** TASK STATEMENT **
In the listing below, pick out lines with "none".

** DATA TO EXAMINE **
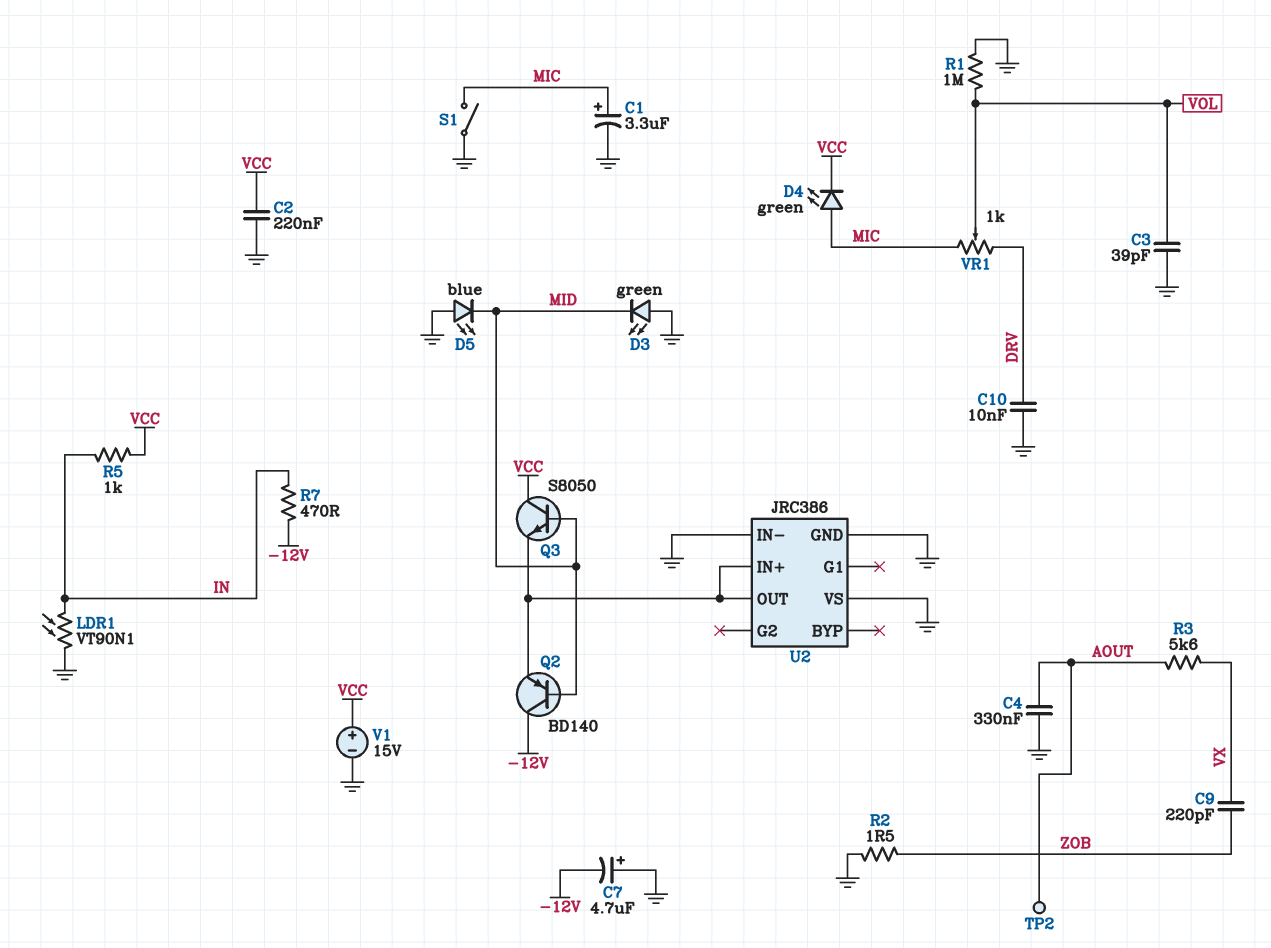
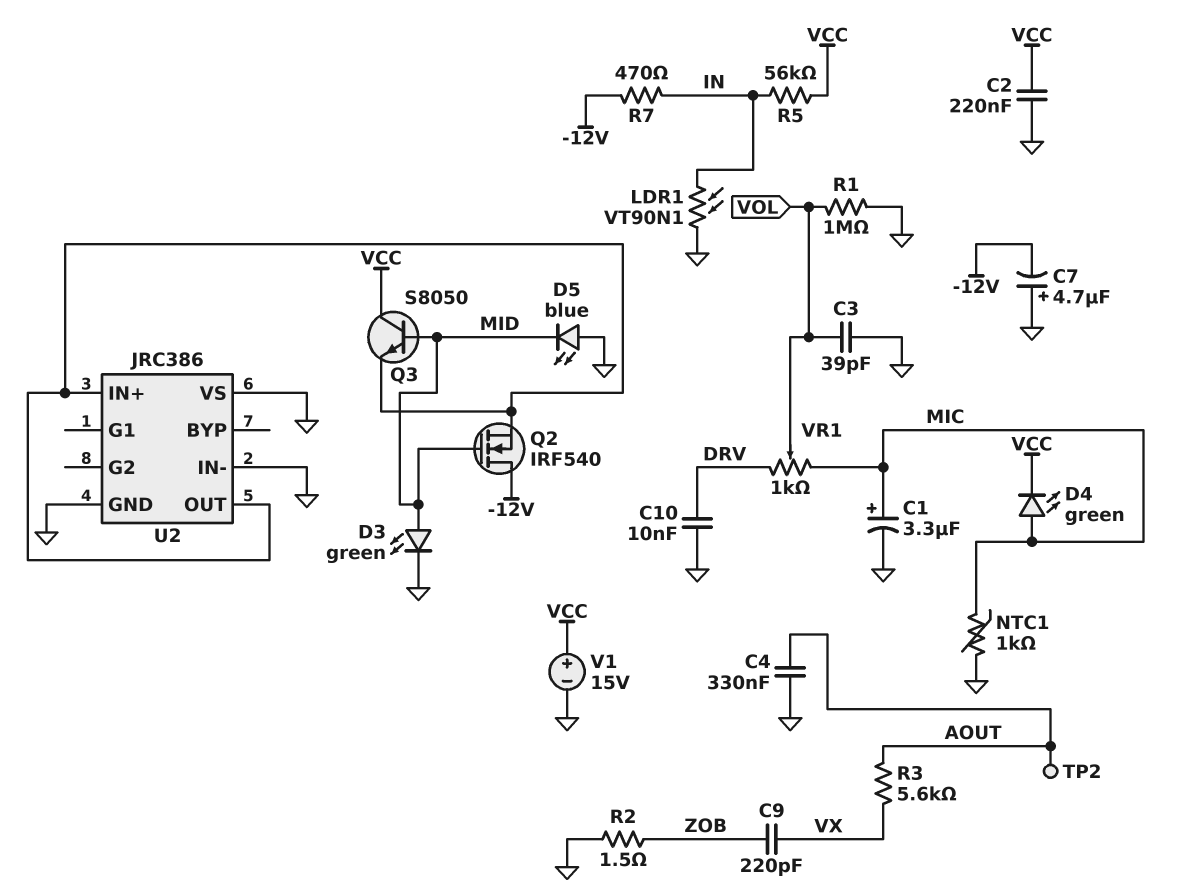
D3: LED green (A GND, K MID) -> LED green (A MID, K GND)
NTC1: none -> 1k (GND, MIC)
Q2: PNP BD140 (B MID, C -12V, E U2/IN+) -> NMOS IRF540 (G MID, D -12V, S U2/IN+)
R5: 1k (IN, VCC) -> 56k (IN, VCC)
S1: switch (GND, MIC) -> none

** SOLUTION FOR THIS PROBLEM **
NTC1: none -> 1k (GND, MIC)
S1: switch (GND, MIC) -> none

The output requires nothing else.